*Data supplied:*
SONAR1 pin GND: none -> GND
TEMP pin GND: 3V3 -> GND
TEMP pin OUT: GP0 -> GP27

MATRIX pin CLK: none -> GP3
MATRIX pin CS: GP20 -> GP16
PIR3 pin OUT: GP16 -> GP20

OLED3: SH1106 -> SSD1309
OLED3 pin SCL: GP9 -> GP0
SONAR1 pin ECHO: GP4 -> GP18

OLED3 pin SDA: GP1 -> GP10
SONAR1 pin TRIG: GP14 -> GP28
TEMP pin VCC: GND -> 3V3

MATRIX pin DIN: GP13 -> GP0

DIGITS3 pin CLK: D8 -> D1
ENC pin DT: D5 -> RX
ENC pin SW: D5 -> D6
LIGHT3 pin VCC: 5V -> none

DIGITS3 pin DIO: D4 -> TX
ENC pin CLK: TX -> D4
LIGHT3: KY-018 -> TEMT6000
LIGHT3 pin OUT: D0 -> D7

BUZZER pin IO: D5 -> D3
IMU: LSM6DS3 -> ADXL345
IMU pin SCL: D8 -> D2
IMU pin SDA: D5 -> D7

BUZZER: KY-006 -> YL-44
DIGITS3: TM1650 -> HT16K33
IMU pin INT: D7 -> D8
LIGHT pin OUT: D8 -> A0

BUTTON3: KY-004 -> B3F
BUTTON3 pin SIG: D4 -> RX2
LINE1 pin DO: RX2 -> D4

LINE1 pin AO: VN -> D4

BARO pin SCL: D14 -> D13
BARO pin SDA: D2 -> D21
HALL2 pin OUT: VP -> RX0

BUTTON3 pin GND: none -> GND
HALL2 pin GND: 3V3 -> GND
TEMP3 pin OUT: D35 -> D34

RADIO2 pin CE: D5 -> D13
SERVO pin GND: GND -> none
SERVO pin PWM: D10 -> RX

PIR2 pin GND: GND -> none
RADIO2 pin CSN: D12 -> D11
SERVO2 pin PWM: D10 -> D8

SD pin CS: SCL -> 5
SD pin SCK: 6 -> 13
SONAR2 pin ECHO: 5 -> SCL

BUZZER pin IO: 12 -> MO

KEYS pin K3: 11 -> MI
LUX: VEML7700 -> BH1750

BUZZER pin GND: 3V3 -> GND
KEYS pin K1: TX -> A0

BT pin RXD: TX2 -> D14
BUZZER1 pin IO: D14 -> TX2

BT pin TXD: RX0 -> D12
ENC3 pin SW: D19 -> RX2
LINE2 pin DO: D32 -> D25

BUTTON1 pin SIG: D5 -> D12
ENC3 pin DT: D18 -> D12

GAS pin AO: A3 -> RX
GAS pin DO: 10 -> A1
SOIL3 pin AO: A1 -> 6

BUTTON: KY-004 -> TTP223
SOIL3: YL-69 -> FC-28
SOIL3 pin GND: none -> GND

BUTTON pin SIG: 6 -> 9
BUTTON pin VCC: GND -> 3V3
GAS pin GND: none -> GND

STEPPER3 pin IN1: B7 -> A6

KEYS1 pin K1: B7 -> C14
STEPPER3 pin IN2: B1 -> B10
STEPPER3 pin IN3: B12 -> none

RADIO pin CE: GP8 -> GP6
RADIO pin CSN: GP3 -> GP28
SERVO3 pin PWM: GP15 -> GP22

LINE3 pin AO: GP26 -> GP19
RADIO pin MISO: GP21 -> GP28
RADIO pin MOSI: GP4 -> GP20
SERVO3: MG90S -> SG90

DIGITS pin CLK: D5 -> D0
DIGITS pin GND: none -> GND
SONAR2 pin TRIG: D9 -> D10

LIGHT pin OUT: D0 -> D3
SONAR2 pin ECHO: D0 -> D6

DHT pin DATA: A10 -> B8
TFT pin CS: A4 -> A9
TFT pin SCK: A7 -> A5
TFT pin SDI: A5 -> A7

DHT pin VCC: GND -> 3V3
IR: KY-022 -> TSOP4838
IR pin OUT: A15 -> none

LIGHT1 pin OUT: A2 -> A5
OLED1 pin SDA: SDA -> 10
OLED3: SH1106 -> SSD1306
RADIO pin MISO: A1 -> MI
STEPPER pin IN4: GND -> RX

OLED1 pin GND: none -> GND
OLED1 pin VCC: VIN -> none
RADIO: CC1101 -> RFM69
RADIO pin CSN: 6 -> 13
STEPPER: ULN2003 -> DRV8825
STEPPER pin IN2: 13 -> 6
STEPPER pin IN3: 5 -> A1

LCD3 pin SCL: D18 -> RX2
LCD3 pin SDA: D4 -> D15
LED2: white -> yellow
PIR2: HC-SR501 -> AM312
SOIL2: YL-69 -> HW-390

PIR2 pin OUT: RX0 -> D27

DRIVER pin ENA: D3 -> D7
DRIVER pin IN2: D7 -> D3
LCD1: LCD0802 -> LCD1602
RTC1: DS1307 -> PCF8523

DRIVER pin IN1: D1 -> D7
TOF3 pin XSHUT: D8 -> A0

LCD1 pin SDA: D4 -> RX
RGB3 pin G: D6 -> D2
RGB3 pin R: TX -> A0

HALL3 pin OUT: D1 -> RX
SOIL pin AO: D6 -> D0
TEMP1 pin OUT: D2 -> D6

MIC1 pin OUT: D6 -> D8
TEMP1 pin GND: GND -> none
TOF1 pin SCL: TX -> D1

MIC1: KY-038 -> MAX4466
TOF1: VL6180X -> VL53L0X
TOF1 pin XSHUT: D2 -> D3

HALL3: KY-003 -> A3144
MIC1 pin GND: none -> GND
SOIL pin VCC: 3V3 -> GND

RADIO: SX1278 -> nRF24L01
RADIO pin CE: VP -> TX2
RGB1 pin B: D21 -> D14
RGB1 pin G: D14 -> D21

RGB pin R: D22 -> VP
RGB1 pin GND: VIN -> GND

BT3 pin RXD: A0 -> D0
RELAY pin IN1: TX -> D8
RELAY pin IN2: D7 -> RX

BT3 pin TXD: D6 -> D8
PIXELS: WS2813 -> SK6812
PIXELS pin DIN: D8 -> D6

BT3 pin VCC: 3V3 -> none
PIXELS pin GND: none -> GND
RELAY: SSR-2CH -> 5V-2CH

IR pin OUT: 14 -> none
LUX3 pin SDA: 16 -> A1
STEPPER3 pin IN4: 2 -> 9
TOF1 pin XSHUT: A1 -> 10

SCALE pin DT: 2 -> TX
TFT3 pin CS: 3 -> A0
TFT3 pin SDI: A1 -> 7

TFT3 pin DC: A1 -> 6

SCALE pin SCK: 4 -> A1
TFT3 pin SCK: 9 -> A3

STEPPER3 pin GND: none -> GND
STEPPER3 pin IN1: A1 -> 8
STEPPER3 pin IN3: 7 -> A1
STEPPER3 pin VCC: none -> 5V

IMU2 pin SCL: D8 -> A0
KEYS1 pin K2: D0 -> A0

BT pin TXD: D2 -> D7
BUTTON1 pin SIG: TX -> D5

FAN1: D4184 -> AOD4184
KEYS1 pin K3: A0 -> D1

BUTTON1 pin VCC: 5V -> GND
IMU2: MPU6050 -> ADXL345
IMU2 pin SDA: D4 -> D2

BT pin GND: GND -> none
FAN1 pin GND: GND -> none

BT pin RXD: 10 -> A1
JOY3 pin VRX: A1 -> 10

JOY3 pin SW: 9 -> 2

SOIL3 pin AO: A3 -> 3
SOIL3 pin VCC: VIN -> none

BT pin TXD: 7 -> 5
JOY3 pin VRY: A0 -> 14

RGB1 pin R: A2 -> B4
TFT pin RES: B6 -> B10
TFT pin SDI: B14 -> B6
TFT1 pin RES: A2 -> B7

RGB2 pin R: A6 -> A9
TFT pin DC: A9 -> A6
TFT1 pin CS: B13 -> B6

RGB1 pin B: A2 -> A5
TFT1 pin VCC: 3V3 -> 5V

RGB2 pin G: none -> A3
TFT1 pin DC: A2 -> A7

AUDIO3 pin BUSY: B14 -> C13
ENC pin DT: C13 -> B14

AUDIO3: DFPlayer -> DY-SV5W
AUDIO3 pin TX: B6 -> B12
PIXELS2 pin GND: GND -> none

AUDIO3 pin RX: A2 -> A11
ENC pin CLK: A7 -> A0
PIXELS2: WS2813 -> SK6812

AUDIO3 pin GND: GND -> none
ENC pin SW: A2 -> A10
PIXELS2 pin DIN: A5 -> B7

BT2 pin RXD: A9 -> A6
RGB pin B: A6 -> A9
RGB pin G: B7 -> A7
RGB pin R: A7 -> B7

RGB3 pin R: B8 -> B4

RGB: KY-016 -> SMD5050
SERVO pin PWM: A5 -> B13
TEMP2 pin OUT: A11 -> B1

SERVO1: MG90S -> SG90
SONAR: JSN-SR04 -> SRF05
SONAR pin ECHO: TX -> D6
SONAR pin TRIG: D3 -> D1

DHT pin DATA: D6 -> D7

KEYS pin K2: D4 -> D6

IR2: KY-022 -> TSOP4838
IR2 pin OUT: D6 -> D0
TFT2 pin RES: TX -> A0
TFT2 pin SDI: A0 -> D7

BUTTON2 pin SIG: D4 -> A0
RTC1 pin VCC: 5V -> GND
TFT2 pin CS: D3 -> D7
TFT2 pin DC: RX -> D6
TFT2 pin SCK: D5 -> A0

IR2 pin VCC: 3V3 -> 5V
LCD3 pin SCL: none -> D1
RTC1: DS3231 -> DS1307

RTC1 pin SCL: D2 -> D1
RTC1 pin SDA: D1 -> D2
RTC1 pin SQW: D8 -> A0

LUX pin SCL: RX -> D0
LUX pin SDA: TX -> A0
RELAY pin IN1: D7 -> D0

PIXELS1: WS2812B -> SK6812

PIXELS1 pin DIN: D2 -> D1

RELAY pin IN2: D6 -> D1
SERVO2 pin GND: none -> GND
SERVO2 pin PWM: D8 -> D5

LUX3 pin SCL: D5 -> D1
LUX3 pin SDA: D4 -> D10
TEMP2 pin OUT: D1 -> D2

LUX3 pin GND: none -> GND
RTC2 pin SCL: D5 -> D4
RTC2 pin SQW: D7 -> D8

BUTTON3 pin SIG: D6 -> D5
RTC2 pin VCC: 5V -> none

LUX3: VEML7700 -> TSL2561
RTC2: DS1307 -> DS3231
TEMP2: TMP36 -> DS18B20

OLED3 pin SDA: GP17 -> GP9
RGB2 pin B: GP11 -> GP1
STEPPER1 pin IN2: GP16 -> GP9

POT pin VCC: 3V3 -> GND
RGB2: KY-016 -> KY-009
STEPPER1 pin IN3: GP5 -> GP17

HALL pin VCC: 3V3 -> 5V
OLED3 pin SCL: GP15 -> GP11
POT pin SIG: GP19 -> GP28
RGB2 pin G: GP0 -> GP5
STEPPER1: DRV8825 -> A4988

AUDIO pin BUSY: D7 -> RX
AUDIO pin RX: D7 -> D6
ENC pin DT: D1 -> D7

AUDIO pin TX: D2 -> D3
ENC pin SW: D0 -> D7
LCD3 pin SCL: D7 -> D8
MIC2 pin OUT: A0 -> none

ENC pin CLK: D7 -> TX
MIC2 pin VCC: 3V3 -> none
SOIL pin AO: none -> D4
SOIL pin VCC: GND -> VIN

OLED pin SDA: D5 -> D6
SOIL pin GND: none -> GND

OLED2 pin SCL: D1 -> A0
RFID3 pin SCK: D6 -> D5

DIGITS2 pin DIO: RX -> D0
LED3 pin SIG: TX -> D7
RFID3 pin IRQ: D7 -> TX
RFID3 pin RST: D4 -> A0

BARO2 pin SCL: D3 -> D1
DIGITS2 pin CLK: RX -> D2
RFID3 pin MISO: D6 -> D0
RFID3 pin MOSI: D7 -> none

*Problem:* Gather each line in the data that holds the string "MISO".

*Your solution:*
RADIO pin MISO: GP21 -> GP28
RADIO pin MISO: A1 -> MI
RFID3 pin MISO: D6 -> D0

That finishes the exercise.